### To do:
Your answer must be the full listing, word for word, with no images in it.

### Record extracts:
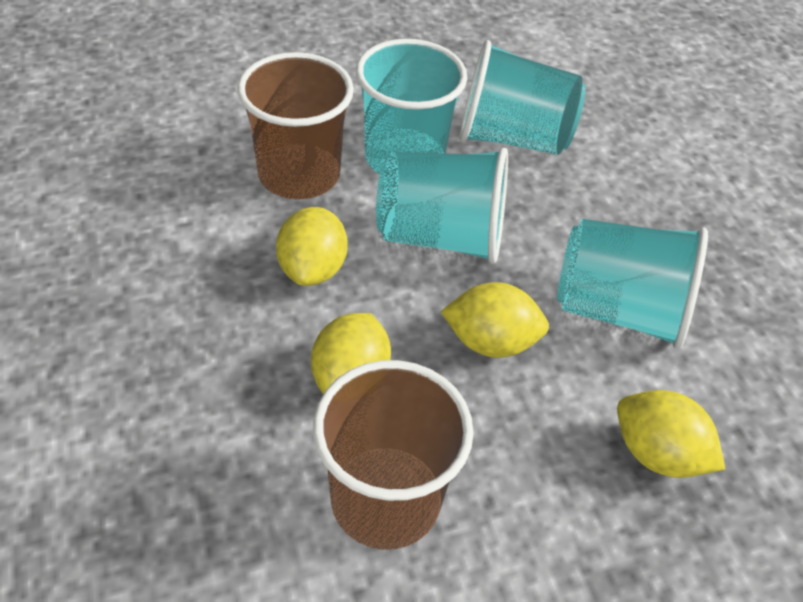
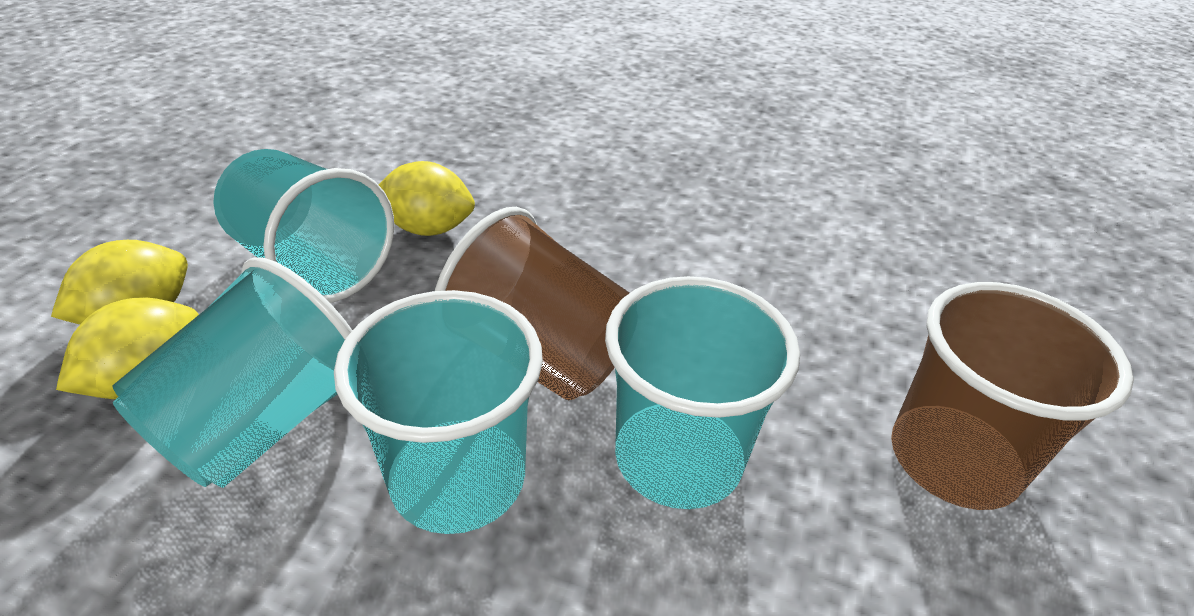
yellow lemon: 4 -> 3

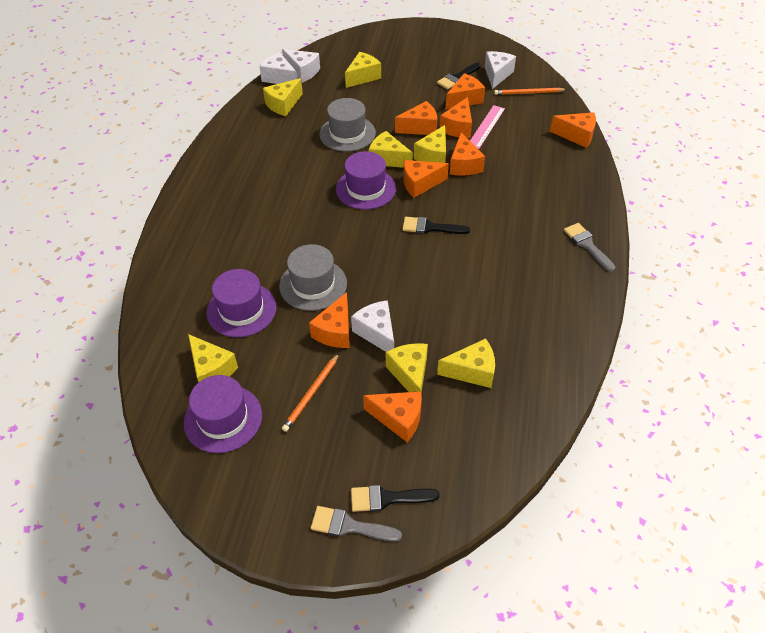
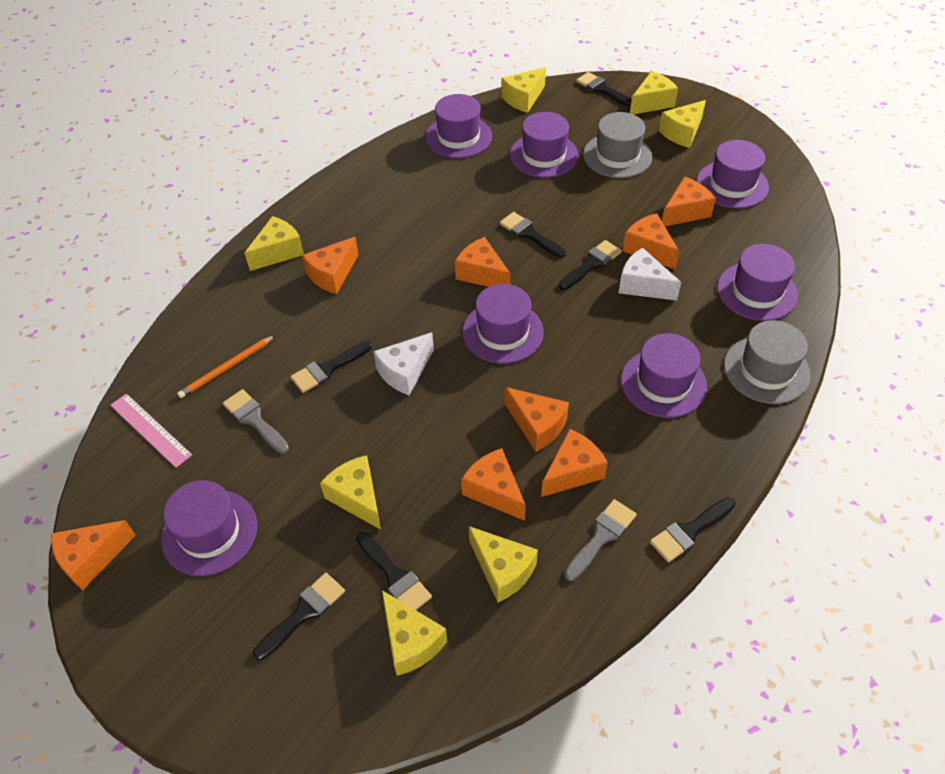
black brush: 3 -> 7
orange pencil: 2 -> 1
purple hat: 3 -> 7
white cheese: 4 -> 2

### Reply to the exercise:
yellow lemon: 4 -> 3

black brush: 3 -> 7
orange pencil: 2 -> 1
purple hat: 3 -> 7
white cheese: 4 -> 2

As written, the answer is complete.